■ DETTAGLI DEL COMPITO ■
Individui nel materiale ogni riga in cui compare la stringa «kern» e la trascriva per intero.
☆ ☆ ☆ ☆ ☆
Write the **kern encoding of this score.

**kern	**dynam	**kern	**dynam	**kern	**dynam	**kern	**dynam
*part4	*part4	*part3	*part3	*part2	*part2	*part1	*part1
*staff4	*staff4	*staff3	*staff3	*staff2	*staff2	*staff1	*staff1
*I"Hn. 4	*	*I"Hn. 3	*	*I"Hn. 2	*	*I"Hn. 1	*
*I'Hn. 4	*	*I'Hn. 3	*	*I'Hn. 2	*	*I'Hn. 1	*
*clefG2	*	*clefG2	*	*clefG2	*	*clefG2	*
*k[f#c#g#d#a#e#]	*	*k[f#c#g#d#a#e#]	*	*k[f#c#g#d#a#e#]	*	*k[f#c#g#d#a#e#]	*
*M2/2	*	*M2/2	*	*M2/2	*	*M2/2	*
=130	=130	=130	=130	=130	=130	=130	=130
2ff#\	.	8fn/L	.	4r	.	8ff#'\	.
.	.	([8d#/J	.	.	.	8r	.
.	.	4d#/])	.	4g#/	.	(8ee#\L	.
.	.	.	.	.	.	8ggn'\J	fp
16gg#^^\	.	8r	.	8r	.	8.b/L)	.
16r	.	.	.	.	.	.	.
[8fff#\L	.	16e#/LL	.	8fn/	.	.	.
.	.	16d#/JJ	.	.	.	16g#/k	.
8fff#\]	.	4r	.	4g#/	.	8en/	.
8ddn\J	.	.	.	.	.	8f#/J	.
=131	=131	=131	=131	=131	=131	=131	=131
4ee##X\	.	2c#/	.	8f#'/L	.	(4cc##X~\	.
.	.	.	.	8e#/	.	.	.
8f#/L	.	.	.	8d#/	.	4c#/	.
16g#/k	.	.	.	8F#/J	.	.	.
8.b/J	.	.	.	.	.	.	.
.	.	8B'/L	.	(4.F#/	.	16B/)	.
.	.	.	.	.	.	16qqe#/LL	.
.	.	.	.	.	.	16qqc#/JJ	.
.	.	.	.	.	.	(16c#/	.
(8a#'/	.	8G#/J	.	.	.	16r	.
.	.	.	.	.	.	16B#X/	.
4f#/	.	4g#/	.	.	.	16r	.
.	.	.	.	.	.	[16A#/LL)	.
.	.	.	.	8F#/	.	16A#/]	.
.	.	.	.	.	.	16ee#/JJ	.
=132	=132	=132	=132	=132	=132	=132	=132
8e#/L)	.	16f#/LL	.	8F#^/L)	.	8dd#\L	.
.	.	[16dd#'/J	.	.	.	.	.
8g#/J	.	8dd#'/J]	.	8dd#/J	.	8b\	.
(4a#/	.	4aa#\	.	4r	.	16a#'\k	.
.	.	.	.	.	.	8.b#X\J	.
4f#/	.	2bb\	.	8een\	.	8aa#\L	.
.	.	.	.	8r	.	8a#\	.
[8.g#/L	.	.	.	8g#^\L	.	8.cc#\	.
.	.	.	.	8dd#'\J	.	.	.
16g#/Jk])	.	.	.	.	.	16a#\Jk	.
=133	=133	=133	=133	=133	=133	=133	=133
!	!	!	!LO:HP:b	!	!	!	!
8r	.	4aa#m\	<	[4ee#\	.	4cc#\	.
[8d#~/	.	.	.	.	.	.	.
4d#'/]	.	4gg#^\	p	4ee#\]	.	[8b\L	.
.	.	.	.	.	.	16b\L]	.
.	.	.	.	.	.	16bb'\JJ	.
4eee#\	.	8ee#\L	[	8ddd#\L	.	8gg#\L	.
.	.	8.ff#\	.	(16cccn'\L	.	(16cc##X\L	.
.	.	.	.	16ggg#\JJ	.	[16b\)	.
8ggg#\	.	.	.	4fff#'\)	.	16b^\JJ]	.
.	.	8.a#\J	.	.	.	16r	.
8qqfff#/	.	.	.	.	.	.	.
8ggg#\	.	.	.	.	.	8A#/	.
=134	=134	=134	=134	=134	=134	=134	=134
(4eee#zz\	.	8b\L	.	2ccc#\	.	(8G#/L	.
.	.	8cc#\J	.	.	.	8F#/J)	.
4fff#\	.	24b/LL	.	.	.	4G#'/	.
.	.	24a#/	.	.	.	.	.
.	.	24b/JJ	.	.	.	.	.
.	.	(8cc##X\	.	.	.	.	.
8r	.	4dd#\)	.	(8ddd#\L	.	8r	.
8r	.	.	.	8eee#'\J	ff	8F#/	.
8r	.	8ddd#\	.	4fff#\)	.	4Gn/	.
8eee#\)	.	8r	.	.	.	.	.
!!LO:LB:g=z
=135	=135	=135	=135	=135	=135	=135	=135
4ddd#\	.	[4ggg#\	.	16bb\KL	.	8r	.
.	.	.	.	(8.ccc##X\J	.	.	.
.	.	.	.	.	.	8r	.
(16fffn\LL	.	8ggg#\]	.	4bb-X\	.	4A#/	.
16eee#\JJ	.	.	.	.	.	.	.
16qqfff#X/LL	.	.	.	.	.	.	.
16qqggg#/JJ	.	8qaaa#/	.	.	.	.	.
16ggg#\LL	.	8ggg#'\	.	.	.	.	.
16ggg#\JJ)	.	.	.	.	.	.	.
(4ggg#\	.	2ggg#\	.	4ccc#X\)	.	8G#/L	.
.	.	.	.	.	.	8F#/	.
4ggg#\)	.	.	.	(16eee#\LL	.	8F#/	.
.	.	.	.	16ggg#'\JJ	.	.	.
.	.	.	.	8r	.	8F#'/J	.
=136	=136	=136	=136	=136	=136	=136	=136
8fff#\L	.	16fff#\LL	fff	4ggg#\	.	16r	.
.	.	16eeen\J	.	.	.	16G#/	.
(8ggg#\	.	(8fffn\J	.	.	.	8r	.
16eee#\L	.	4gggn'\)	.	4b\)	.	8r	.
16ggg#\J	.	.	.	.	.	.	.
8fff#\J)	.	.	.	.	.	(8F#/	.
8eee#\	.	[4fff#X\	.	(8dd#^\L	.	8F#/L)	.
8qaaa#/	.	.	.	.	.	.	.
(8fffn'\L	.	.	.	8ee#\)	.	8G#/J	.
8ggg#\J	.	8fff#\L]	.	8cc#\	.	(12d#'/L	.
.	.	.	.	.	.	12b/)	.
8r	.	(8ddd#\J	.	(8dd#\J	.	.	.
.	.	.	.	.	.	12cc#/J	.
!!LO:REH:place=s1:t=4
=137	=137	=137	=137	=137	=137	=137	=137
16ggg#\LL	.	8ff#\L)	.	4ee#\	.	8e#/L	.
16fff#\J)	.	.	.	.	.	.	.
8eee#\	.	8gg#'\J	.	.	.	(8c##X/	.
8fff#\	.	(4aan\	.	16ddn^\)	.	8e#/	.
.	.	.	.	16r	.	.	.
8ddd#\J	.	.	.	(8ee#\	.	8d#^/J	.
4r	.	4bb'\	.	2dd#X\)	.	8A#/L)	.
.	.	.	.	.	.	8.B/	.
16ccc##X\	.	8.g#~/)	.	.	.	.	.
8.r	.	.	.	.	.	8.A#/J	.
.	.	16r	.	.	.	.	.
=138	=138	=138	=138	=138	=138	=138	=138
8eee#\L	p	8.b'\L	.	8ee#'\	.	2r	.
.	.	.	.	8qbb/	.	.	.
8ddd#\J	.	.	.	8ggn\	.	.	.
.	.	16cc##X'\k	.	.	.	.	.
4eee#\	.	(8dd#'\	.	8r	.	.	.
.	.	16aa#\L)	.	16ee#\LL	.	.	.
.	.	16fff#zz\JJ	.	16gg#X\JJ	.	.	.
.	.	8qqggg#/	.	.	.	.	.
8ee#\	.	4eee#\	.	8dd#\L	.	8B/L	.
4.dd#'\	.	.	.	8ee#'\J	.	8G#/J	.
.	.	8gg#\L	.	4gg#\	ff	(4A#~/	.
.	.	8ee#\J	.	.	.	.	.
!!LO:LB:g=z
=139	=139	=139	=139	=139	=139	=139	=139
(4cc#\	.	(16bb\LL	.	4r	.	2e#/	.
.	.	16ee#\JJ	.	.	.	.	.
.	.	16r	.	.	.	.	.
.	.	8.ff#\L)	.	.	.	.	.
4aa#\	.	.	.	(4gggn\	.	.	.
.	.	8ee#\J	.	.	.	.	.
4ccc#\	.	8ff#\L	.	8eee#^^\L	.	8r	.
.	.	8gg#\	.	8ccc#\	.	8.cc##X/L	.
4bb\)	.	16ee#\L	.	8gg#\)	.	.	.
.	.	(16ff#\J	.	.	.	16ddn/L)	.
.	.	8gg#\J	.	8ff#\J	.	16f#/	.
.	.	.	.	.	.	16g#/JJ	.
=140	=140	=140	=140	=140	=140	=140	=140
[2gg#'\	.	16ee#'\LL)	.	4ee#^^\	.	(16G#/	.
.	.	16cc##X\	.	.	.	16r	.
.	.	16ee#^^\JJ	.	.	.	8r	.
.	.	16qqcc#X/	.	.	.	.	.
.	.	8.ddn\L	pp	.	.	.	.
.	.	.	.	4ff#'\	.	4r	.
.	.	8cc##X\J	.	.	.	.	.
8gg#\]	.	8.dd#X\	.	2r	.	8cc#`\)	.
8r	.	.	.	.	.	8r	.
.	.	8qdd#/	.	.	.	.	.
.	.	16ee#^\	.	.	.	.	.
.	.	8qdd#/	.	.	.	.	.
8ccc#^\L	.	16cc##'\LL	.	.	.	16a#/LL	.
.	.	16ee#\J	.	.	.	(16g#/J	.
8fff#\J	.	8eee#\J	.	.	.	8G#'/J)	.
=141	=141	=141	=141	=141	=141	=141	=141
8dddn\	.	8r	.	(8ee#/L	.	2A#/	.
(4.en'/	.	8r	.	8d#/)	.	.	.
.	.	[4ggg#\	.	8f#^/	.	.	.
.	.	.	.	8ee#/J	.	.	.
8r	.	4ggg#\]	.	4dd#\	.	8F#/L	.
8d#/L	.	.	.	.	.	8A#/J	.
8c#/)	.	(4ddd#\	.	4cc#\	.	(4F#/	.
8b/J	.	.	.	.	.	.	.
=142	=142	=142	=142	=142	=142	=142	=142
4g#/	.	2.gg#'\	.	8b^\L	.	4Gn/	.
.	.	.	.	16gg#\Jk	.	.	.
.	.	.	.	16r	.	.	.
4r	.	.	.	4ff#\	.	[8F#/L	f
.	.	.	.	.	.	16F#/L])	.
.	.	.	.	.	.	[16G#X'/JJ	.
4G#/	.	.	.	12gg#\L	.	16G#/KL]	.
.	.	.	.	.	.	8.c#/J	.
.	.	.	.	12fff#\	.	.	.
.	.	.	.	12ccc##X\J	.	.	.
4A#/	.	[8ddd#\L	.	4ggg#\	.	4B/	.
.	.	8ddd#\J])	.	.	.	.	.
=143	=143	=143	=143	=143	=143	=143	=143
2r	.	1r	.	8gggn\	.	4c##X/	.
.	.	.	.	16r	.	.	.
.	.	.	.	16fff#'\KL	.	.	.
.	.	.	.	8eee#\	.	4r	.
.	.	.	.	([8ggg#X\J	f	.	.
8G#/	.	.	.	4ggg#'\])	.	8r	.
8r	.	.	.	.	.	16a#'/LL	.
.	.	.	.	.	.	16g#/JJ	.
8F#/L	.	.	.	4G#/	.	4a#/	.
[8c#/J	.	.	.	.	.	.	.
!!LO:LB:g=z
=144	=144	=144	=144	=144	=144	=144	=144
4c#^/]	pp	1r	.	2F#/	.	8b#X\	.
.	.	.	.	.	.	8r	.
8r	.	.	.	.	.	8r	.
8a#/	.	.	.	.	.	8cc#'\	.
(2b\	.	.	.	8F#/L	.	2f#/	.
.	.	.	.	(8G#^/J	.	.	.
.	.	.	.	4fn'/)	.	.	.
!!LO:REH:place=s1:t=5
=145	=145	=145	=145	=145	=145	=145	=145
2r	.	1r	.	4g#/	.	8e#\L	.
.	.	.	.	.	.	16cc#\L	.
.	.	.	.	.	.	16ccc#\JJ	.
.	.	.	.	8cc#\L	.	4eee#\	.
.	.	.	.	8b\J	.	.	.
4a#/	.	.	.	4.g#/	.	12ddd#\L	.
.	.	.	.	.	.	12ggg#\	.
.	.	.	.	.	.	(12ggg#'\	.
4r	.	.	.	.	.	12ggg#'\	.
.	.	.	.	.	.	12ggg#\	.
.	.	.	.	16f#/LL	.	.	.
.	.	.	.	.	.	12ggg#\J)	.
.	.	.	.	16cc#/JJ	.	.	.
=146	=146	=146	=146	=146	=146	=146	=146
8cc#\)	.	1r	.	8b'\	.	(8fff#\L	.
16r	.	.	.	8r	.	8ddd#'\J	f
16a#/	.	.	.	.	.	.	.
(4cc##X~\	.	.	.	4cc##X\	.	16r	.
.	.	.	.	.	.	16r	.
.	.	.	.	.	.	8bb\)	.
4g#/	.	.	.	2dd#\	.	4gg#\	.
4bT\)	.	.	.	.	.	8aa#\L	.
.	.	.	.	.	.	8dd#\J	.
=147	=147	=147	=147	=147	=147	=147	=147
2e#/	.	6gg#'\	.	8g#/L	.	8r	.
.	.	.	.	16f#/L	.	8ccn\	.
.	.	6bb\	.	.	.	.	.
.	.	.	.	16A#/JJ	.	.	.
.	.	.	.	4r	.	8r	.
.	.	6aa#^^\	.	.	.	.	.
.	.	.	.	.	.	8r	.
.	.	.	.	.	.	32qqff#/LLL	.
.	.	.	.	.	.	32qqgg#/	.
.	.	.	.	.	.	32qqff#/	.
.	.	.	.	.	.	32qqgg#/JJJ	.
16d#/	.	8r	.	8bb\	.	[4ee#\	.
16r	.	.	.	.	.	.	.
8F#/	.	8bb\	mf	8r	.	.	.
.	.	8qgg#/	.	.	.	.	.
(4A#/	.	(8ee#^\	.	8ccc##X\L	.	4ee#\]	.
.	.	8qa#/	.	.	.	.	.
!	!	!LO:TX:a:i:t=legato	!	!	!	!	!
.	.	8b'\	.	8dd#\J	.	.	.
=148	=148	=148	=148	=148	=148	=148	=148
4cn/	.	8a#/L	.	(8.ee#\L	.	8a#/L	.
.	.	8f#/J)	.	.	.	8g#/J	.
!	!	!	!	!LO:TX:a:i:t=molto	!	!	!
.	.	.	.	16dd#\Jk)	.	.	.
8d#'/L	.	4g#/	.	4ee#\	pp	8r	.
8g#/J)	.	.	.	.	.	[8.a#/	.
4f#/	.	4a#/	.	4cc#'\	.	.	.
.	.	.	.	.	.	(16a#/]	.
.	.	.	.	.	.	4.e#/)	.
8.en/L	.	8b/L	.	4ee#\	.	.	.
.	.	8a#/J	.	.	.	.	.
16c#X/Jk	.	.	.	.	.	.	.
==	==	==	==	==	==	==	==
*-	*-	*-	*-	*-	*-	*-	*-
☆ ☆ ☆ ☆ ☆
■ RISULTATO DELL'ESERCIZIO ■
Write the **kern encoding of this score.
**kern	**dynam	**kern	**dynam	**kern	**dynam	**kern	**dynam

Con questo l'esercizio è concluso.